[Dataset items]
====

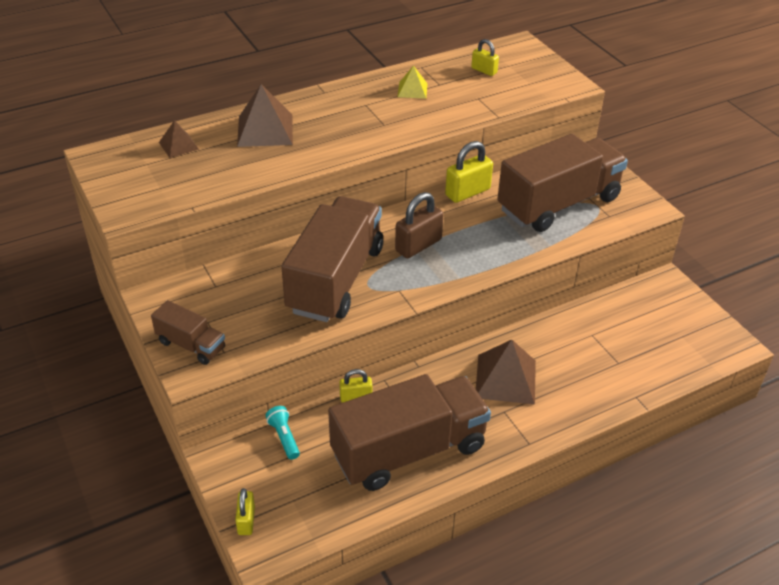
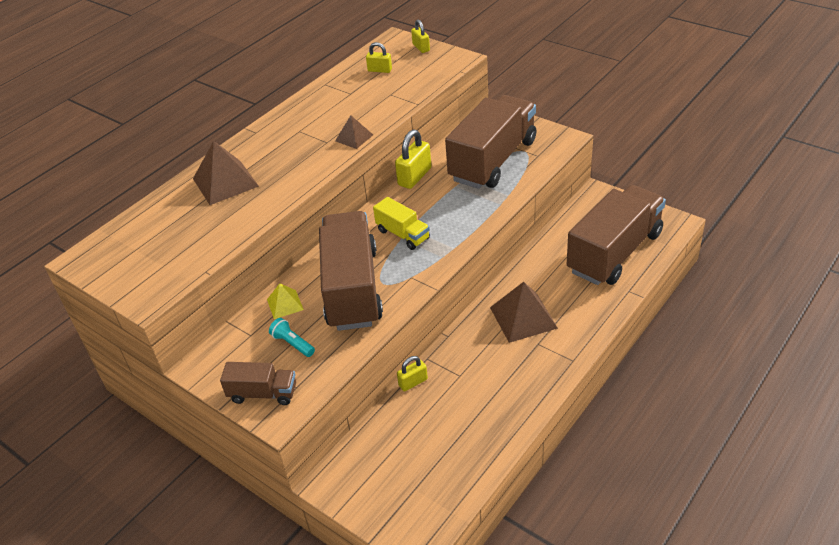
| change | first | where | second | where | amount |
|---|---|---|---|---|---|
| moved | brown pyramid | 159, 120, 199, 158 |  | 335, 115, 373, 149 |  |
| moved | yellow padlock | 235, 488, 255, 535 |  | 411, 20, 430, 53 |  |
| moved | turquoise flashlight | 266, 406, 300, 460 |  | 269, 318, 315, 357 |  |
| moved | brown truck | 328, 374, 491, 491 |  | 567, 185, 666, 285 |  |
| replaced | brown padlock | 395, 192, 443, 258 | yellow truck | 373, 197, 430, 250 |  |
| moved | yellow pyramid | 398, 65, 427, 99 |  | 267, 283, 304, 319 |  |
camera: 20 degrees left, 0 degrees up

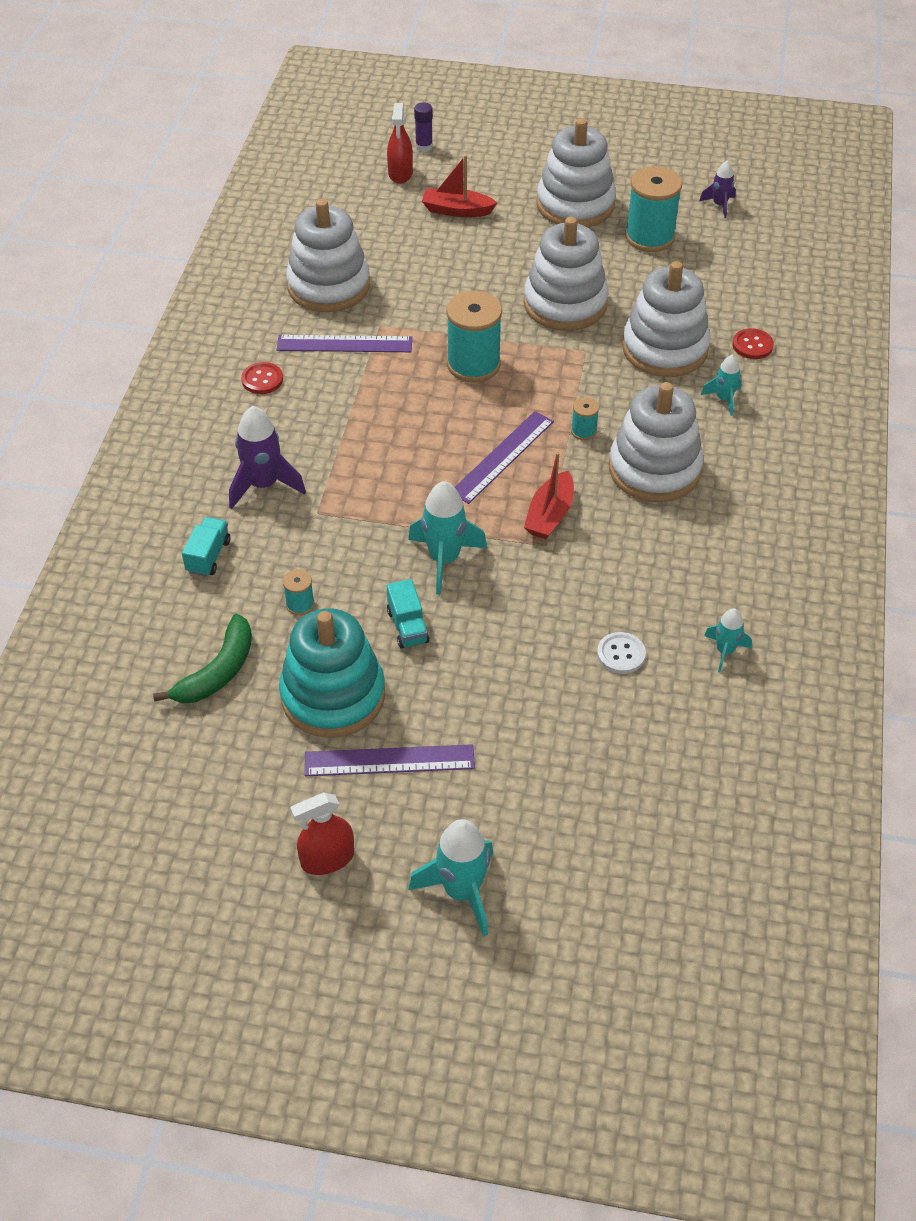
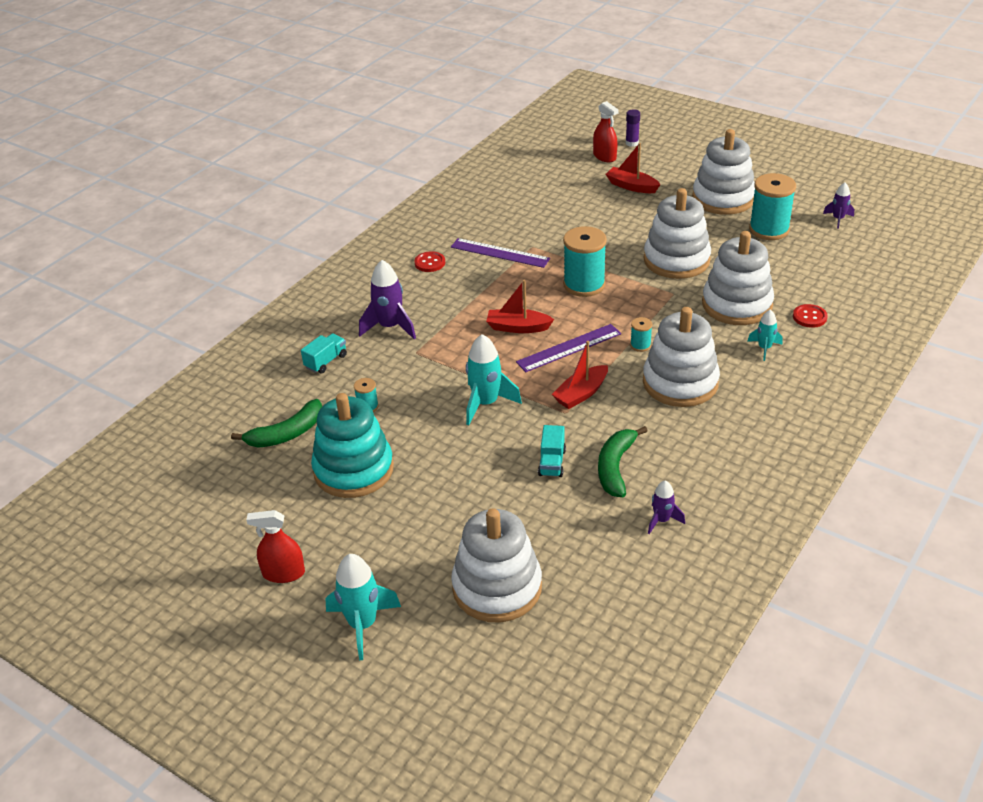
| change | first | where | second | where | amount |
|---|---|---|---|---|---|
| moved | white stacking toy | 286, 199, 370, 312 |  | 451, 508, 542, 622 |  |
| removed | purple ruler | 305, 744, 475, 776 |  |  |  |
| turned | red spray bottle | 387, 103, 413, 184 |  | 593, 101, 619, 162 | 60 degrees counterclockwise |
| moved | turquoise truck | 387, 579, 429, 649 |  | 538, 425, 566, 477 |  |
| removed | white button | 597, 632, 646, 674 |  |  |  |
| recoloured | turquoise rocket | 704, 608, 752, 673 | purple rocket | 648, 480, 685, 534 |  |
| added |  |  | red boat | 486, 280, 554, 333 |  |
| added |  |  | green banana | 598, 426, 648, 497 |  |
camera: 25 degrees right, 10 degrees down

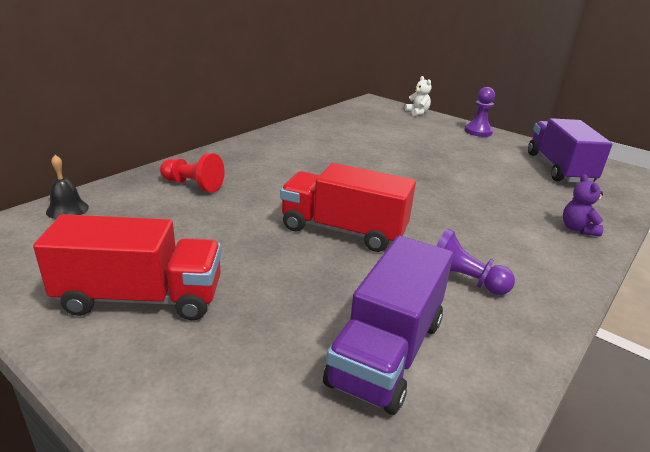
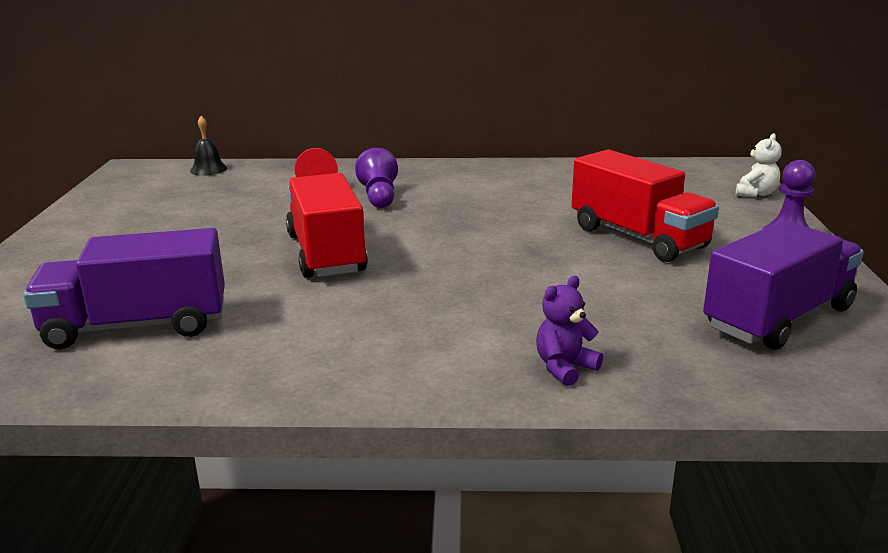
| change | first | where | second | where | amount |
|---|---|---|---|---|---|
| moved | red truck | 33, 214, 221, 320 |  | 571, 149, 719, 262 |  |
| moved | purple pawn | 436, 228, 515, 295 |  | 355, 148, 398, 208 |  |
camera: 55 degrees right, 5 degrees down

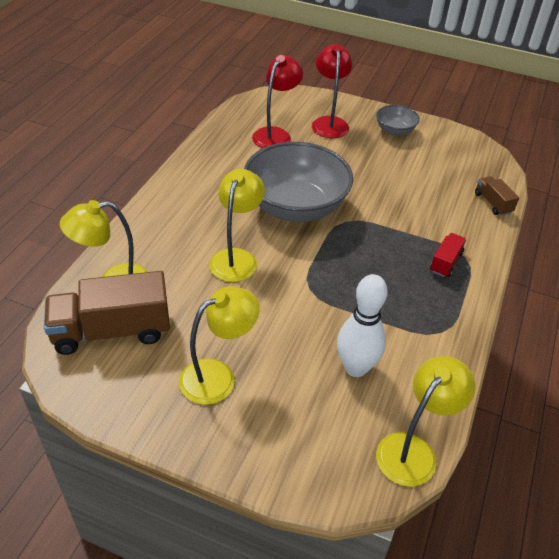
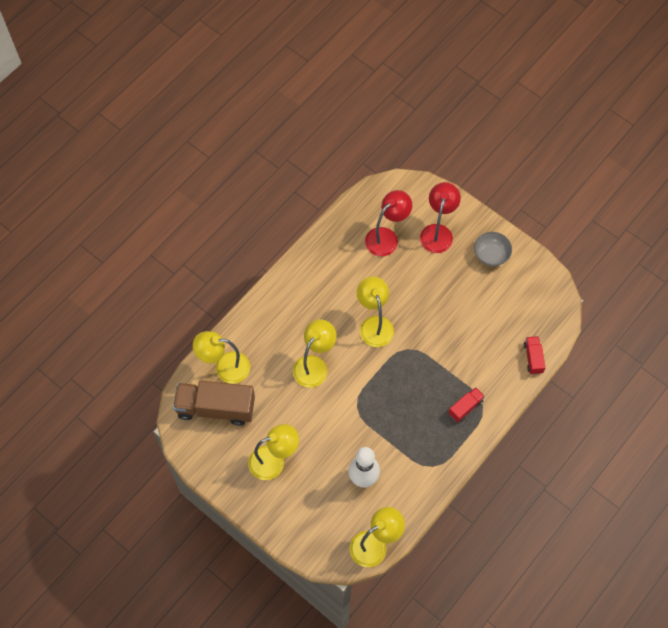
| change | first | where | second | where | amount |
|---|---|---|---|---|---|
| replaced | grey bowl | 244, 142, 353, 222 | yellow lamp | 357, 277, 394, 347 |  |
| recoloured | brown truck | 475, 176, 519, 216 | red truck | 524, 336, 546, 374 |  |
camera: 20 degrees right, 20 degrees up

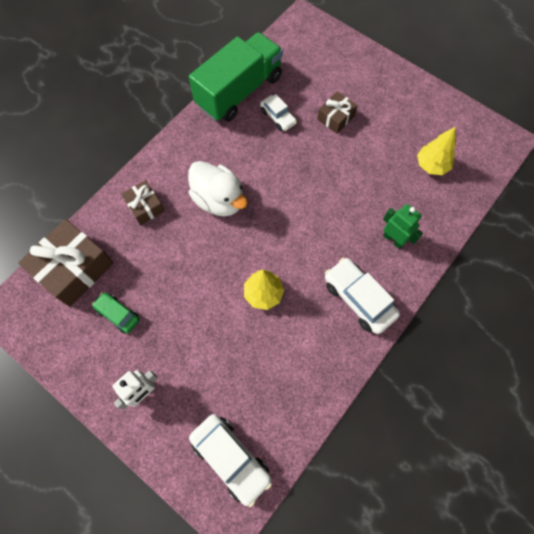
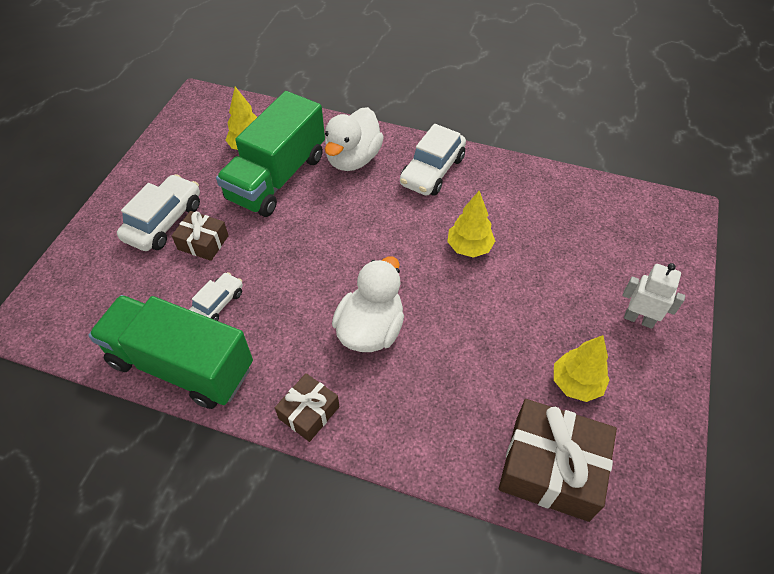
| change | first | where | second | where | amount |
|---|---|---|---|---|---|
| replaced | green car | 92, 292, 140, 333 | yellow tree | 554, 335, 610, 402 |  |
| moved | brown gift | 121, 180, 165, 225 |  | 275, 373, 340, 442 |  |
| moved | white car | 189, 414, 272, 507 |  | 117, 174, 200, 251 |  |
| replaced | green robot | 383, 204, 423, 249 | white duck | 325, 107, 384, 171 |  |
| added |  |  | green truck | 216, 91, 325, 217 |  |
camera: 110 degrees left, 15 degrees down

====

**TASK TO CARRY OUT**
For the word "padlock", go through the records and show each line that carries it.

**REPLY TO THE EXERCISE**
| moved | yellow padlock | 235, 488, 255, 535 |  | 411, 20, 430, 53 |  |
| replaced | brown padlock | 395, 192, 443, 258 | yellow truck | 373, 197, 430, 250 |  |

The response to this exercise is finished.